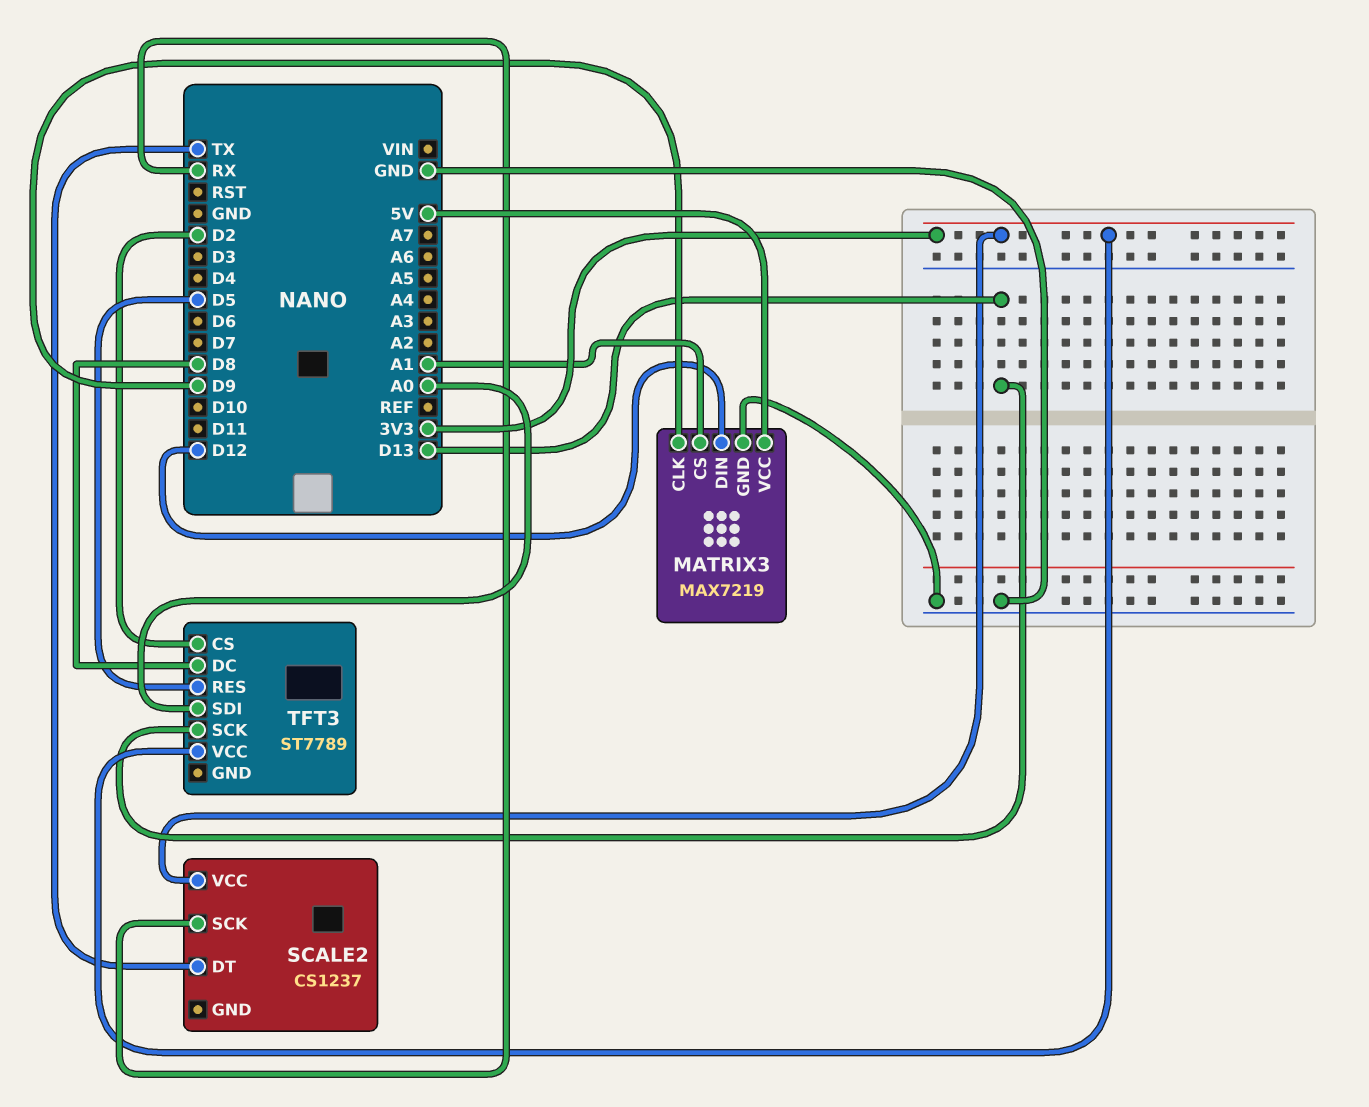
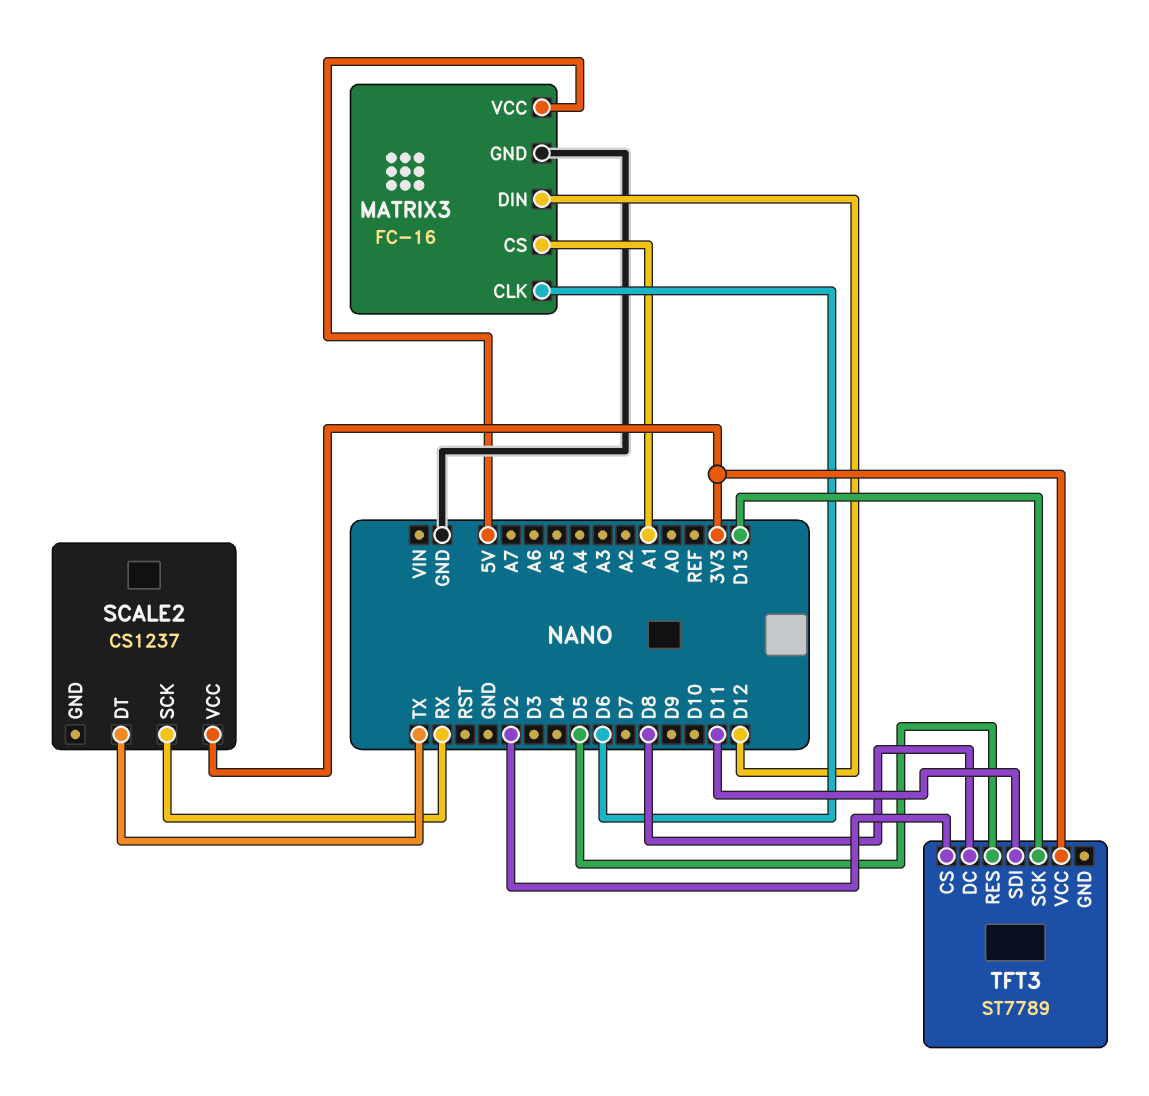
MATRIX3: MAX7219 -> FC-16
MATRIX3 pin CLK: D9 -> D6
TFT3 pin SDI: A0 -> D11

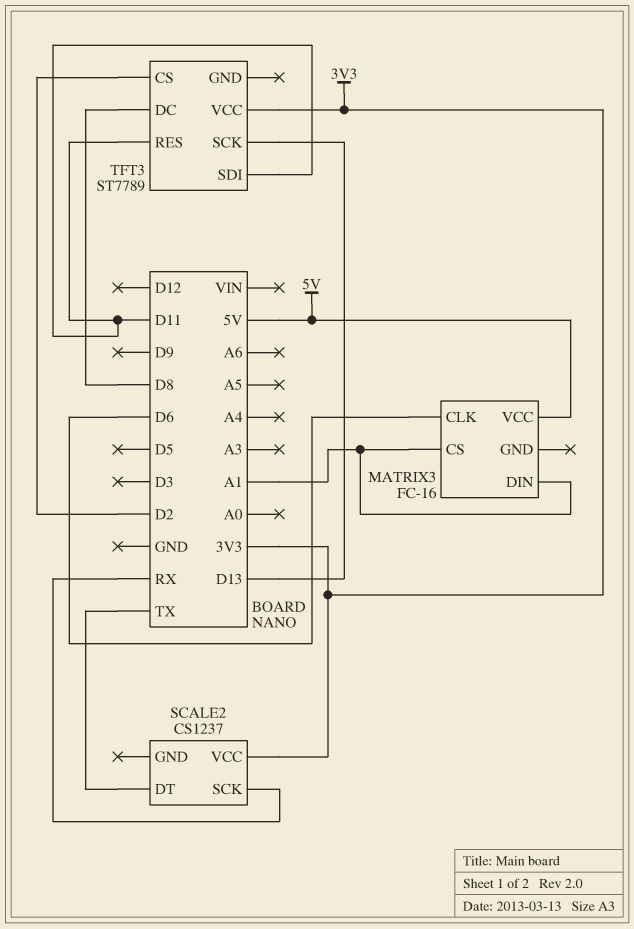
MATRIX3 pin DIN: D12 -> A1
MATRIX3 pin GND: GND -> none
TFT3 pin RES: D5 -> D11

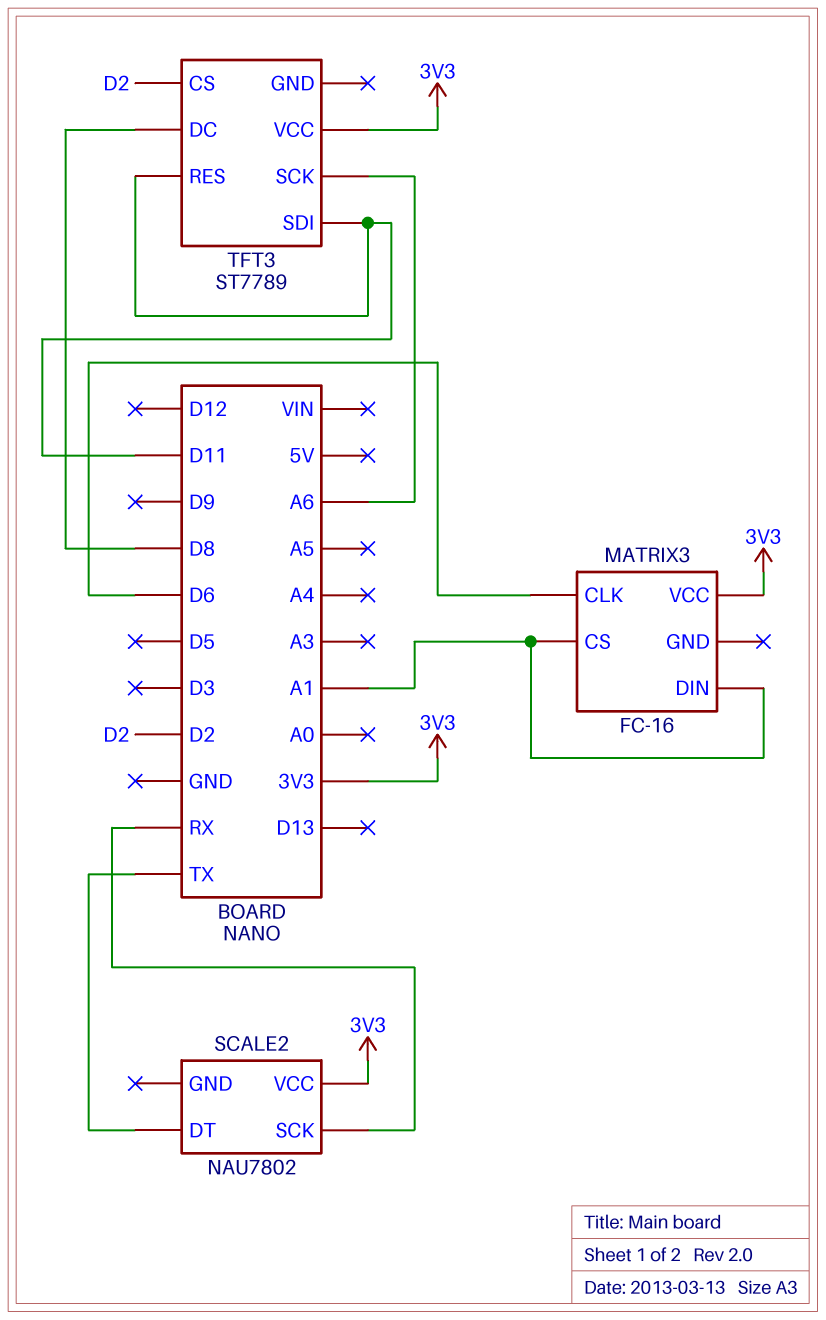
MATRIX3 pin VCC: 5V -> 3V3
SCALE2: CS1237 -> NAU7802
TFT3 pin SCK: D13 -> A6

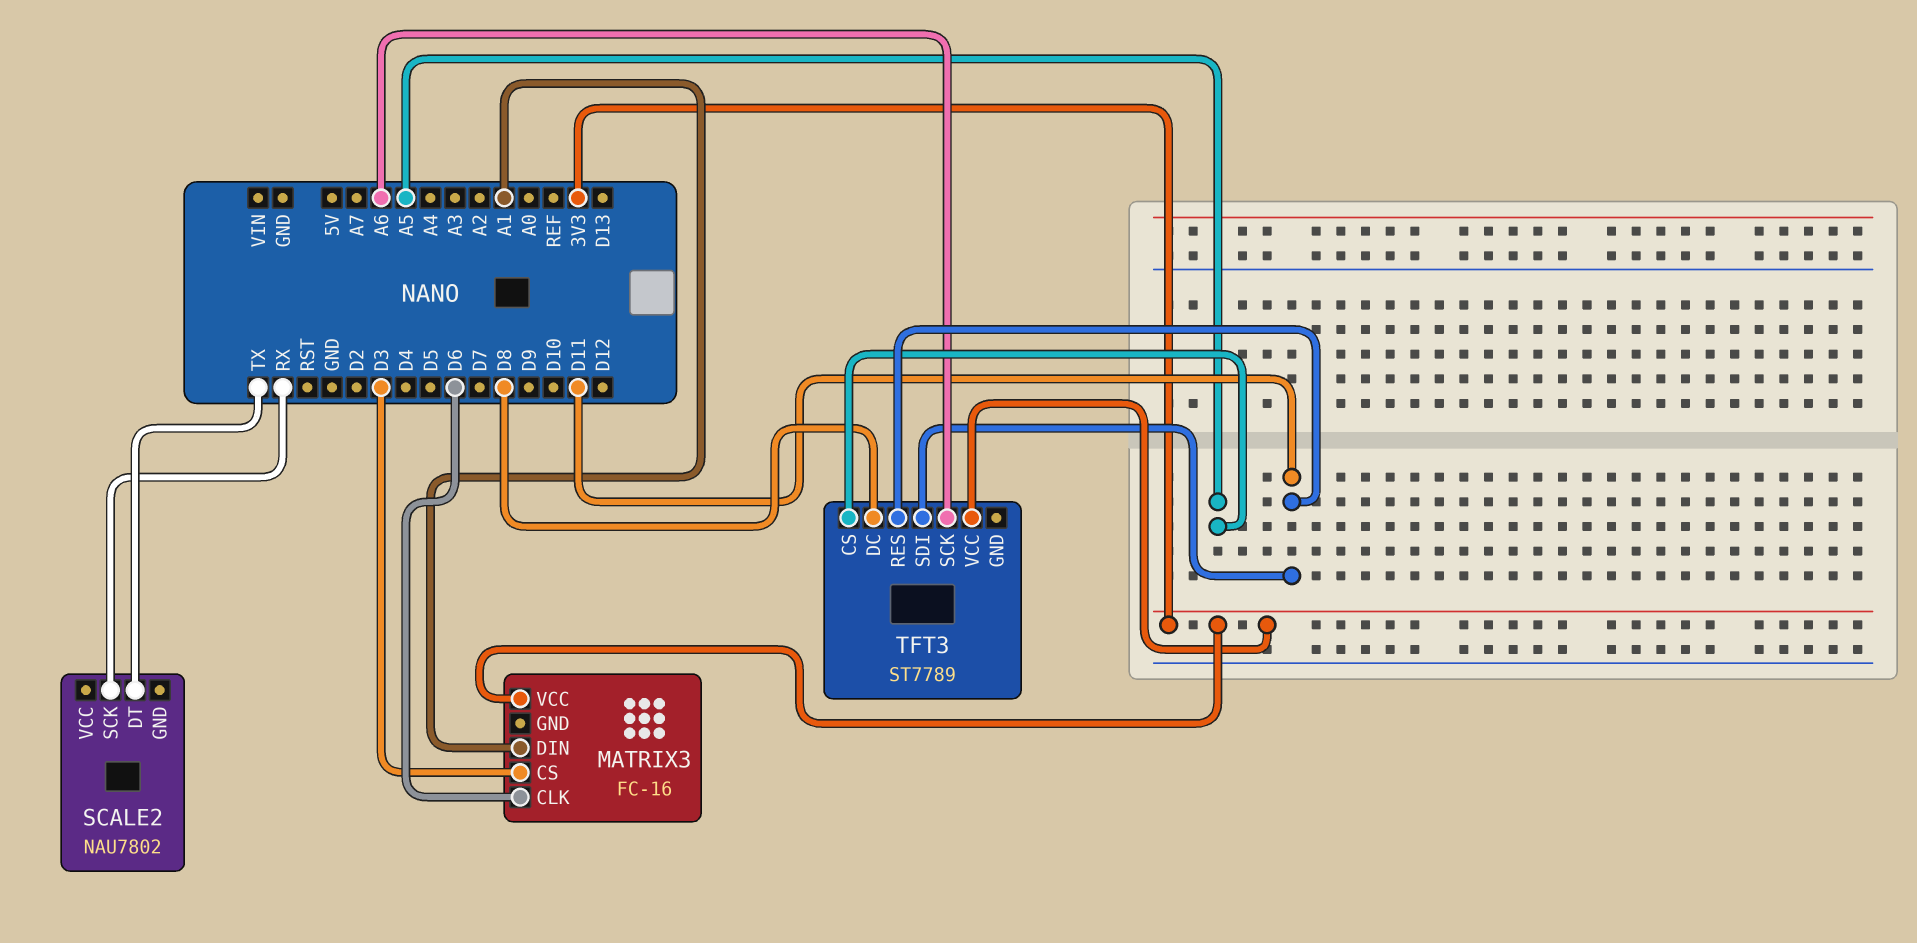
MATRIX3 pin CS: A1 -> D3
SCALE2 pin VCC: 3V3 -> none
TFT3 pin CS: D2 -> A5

===============

Among the lines above, please find those with "none" and copy them.

§ EXPECTED ANSWER:
MATRIX3 pin GND: GND -> none
SCALE2 pin VCC: 3V3 -> none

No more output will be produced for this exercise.